(Beginning of Material provided)
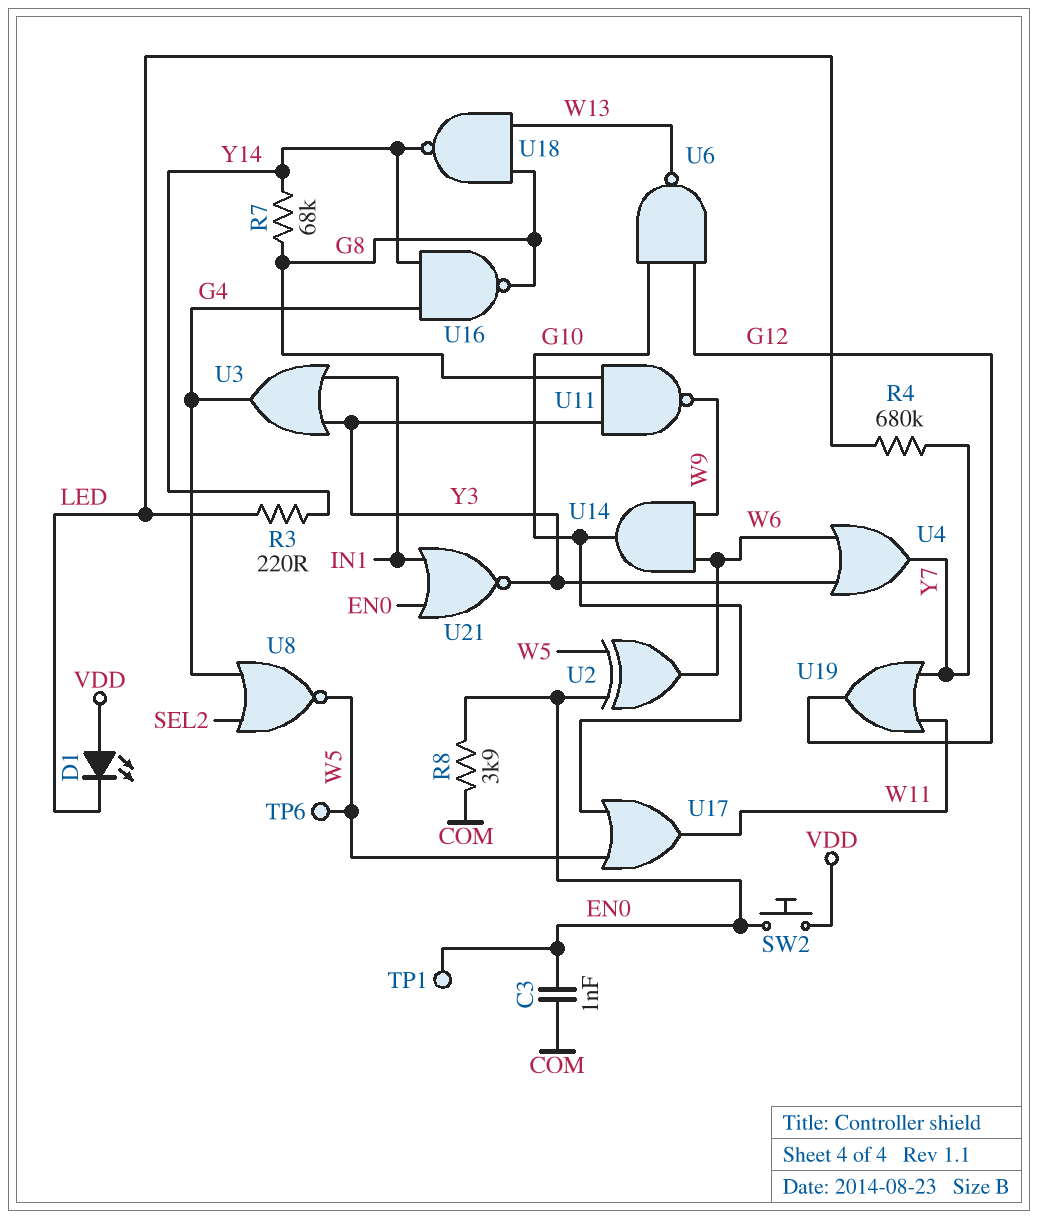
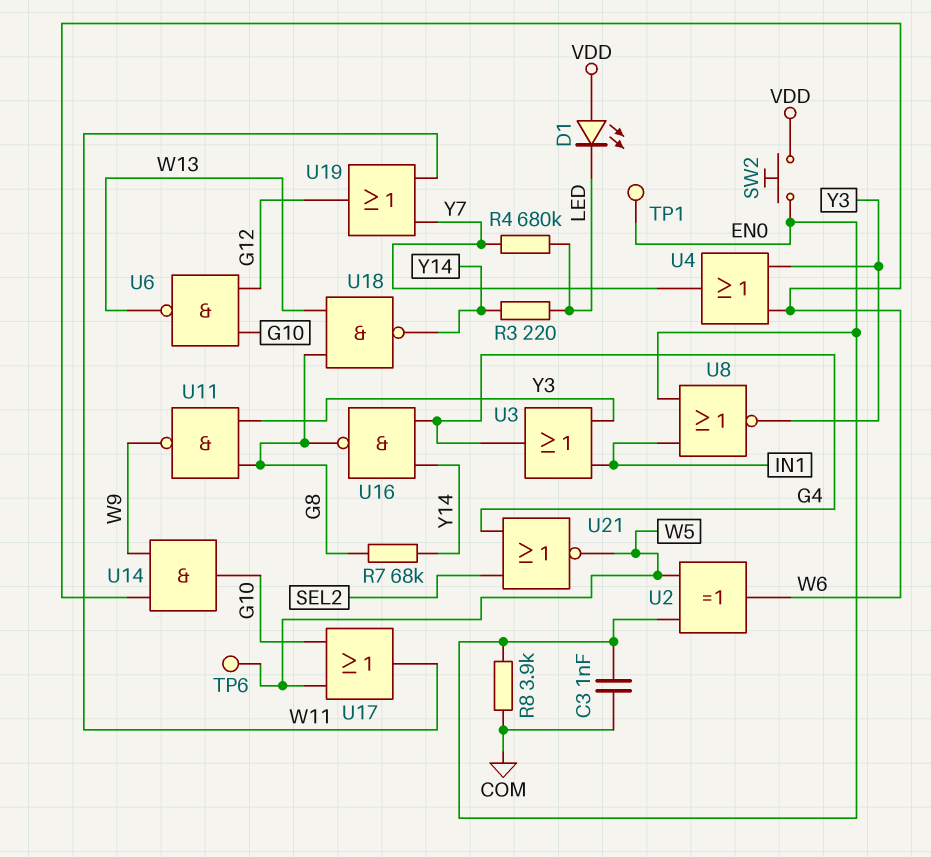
U8: NOR (in G4, in SEL2, out W5) -> NOR (in EN0, in IN1, out Y3)
U21: NOR (in EN0, in IN1, out Y3) -> NOR (in G4, in SEL2, out W5)

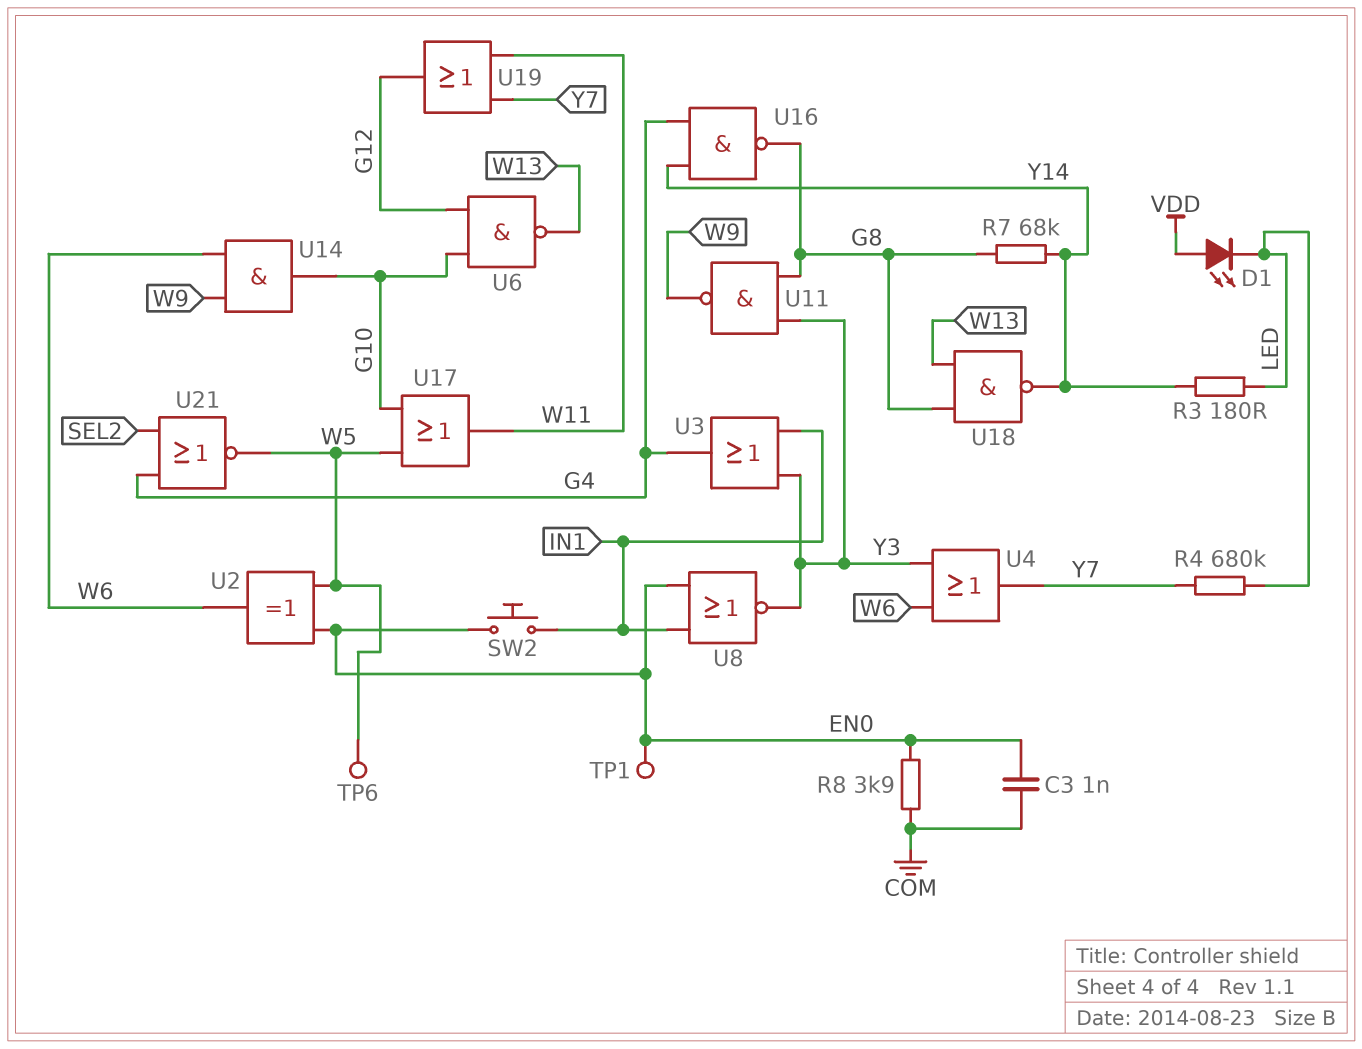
R3: 220 (LED, Y14) -> 180 (LED, Y14)
SW2: button (EN0, VDD) -> button (EN0, IN1)

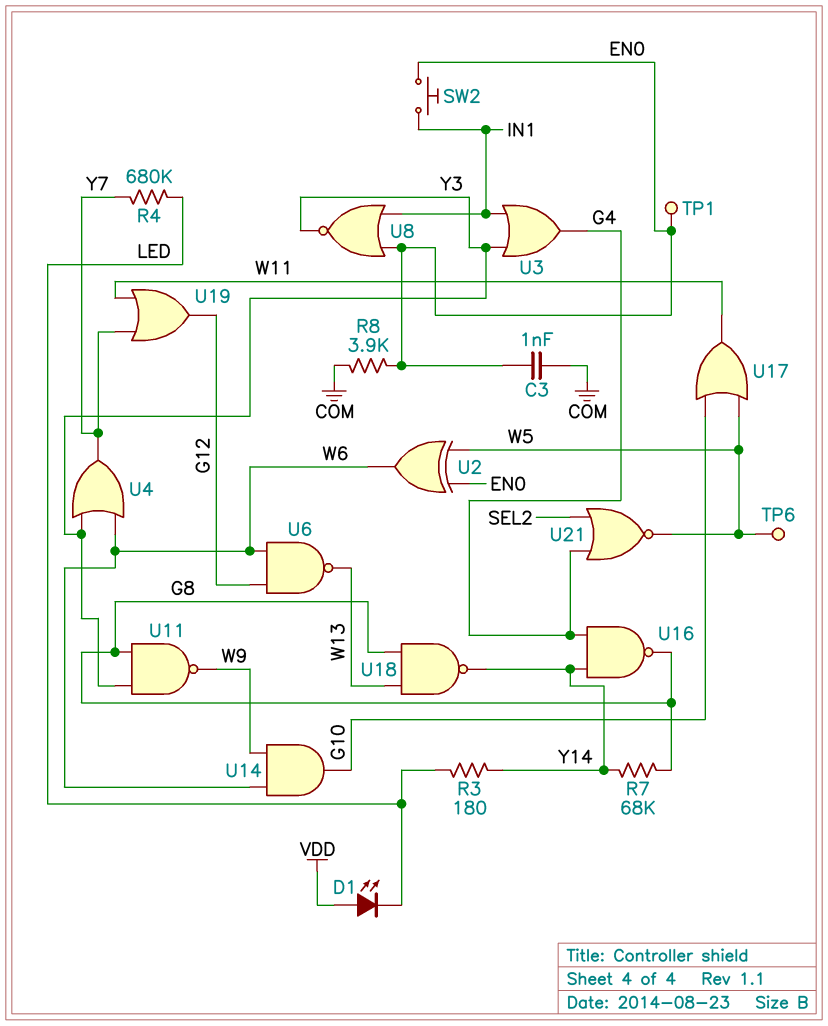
U6: NAND (in G10, in G12, out W13) -> NAND (in G12, in W6, out W13)

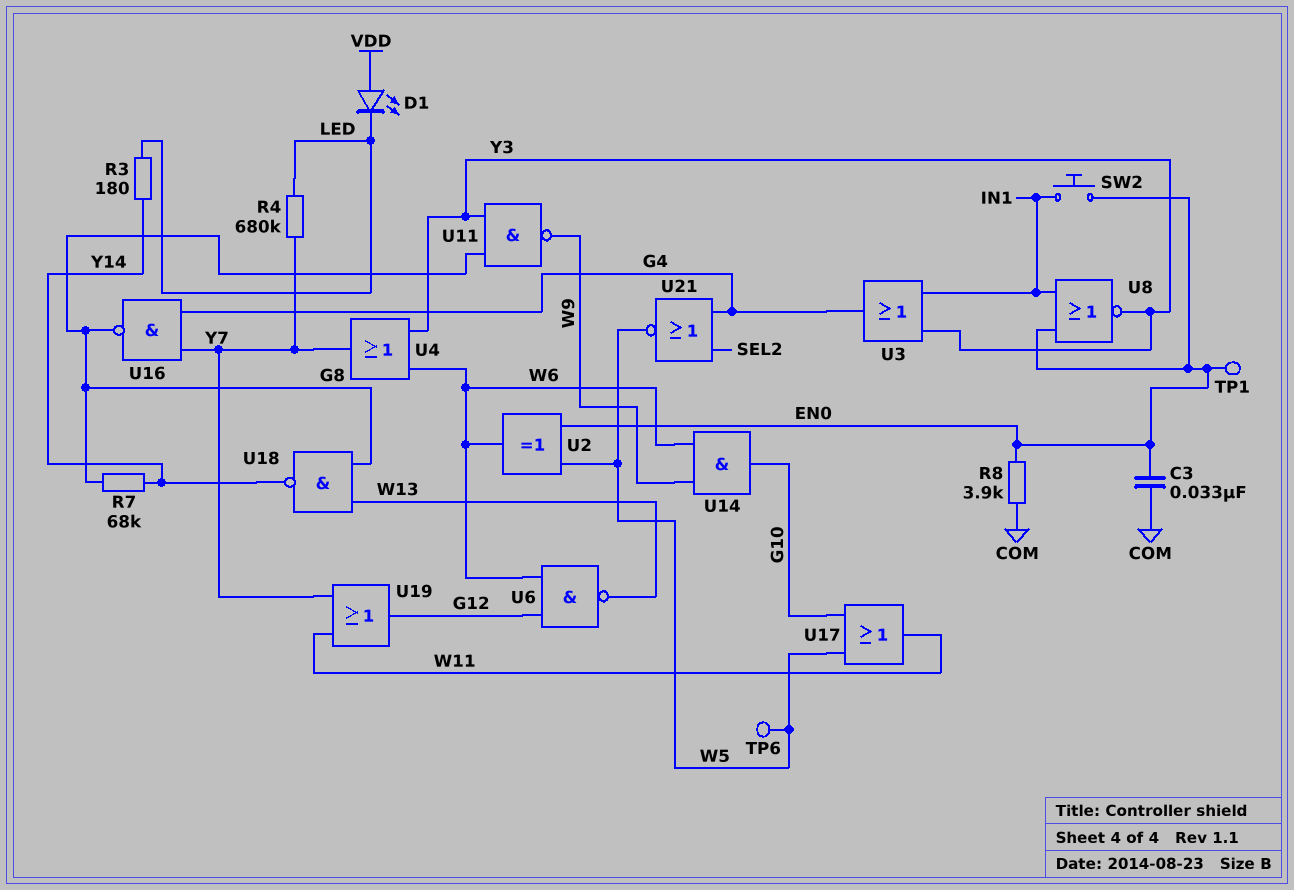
C3: 1nF (COM, EN0) -> 33nF (COM, EN0)
U16: NAND (in G4, in Y14, out G8) -> NAND (in G4, in Y7, out G8)

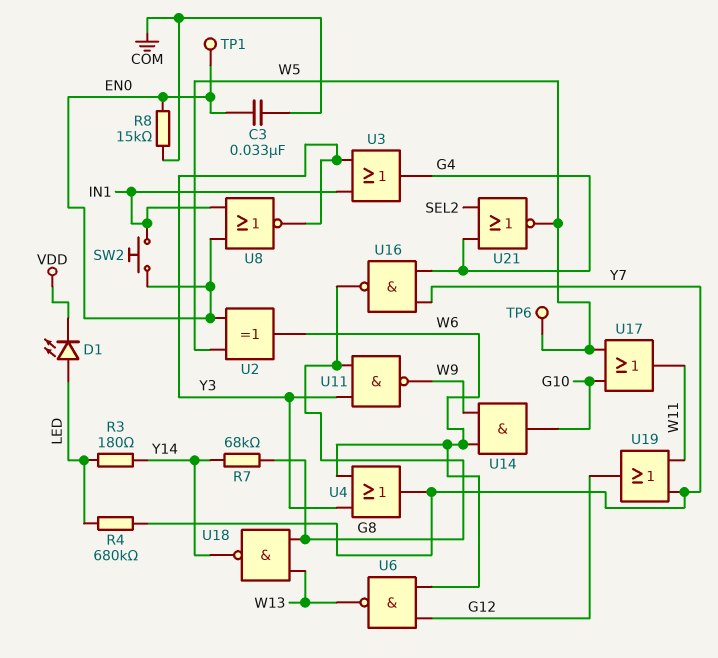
D1: LED (A VDD, K LED) -> LED (A LED, K VDD)
R8: 3.9k (COM, EN0) -> 15k (COM, EN0)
(End of Material provided)
What the exercise asks. What you return must match the material above exactly, apart from its pictures.

Response to this exercise.
U8: NOR (in G4, in SEL2, out W5) -> NOR (in EN0, in IN1, out Y3)
U21: NOR (in EN0, in IN1, out Y3) -> NOR (in G4, in SEL2, out W5)

R3: 220 (LED, Y14) -> 180 (LED, Y14)
SW2: button (EN0, VDD) -> button (EN0, IN1)

U6: NAND (in G10, in G12, out W13) -> NAND (in G12, in W6, out W13)

C3: 1nF (COM, EN0) -> 33nF (COM, EN0)
U16: NAND (in G4, in Y14, out G8) -> NAND (in G4, in Y7, out G8)

D1: LED (A VDD, K LED) -> LED (A LED, K VDD)
R8: 3.9k (COM, EN0) -> 15k (COM, EN0)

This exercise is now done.